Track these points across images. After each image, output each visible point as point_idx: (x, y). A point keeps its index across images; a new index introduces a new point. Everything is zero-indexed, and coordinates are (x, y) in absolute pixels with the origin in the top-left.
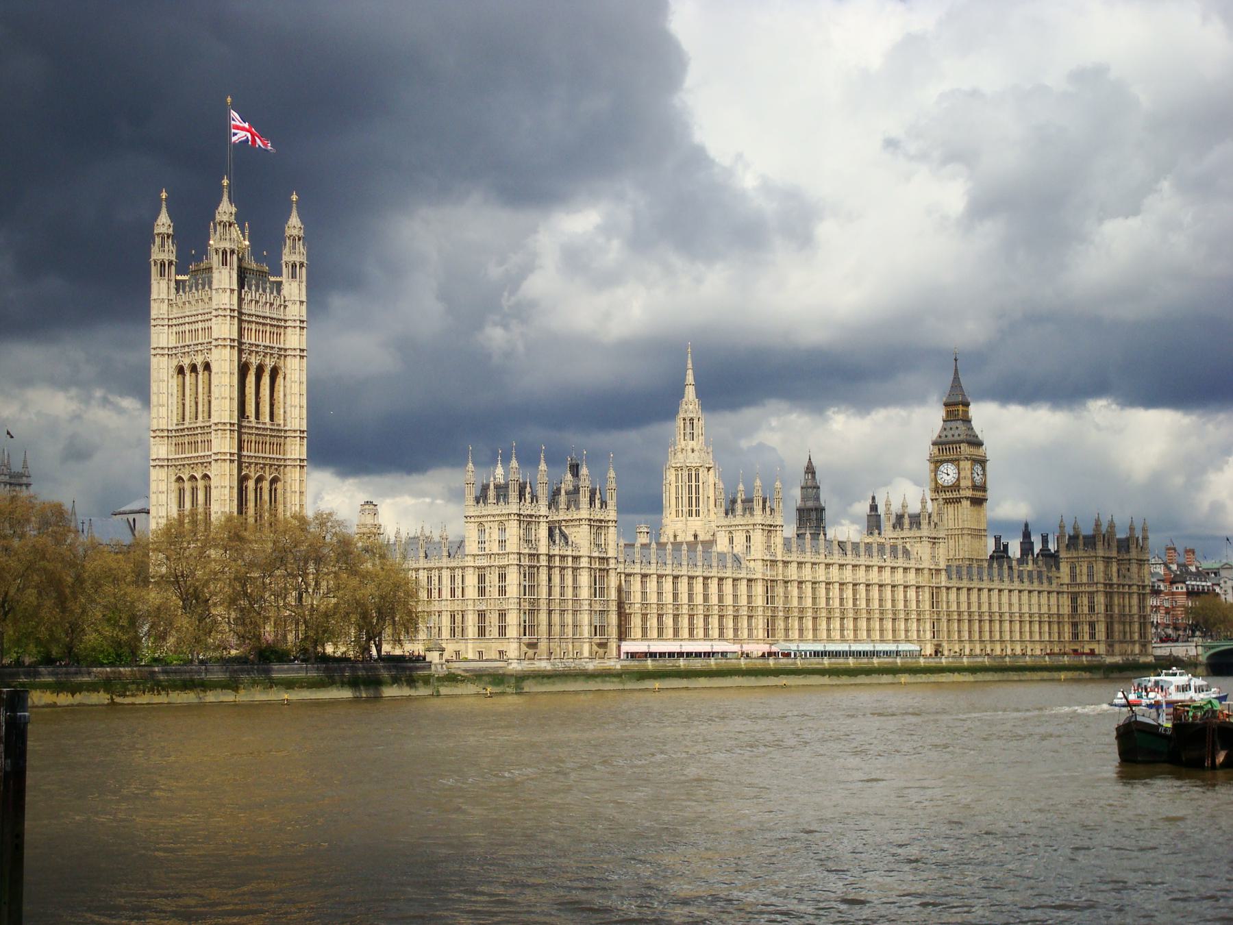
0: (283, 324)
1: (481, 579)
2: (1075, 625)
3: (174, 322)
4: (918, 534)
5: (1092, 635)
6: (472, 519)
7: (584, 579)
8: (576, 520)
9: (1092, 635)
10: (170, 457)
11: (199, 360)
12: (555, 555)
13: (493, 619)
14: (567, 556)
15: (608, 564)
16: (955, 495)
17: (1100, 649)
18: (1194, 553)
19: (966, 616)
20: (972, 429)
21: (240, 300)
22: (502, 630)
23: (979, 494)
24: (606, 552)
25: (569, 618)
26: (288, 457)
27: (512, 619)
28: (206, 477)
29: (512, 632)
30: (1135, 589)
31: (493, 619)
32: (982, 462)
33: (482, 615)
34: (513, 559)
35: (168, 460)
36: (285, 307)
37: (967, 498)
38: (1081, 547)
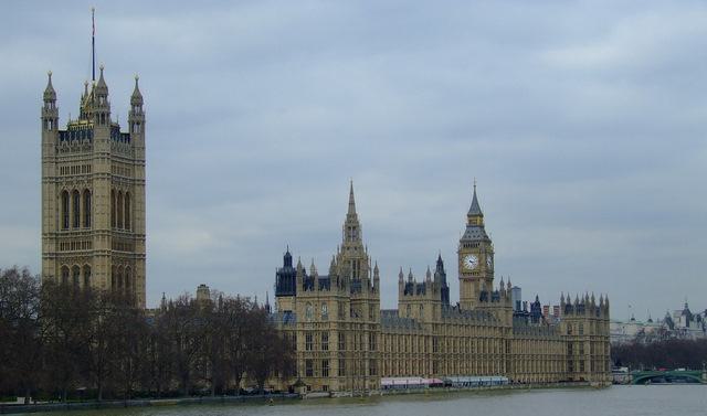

- Written exercise
Write out the whole listing again with "top-left" changed to "upper-left" and everything else left as it is. Omit the pictures.

- Answer for this exercise
Track these points across images. After each image, output each visible point as point_idx: (x, y). A point keeps its index across images; a new index introduces a new point. Everything is zero-indexed, and coordinates are (x, y) in absolute pixels with the origin in the upper-left.
0: (283, 324)
1: (481, 579)
2: (1075, 625)
3: (174, 322)
4: (918, 534)
5: (1092, 635)
6: (472, 519)
7: (584, 579)
8: (576, 520)
9: (1092, 635)
10: (170, 457)
11: (199, 360)
12: (555, 555)
13: (493, 619)
14: (567, 556)
15: (608, 564)
16: (955, 495)
17: (1100, 649)
18: (1194, 553)
19: (966, 616)
20: (972, 429)
21: (240, 300)
22: (502, 630)
23: (979, 494)
24: (606, 552)
25: (569, 618)
26: (288, 457)
27: (512, 619)
28: (206, 477)
29: (512, 632)
30: (1135, 589)
31: (493, 619)
32: (982, 462)
33: (482, 615)
34: (513, 559)
35: (168, 460)
36: (285, 307)
37: (967, 498)
38: (1081, 547)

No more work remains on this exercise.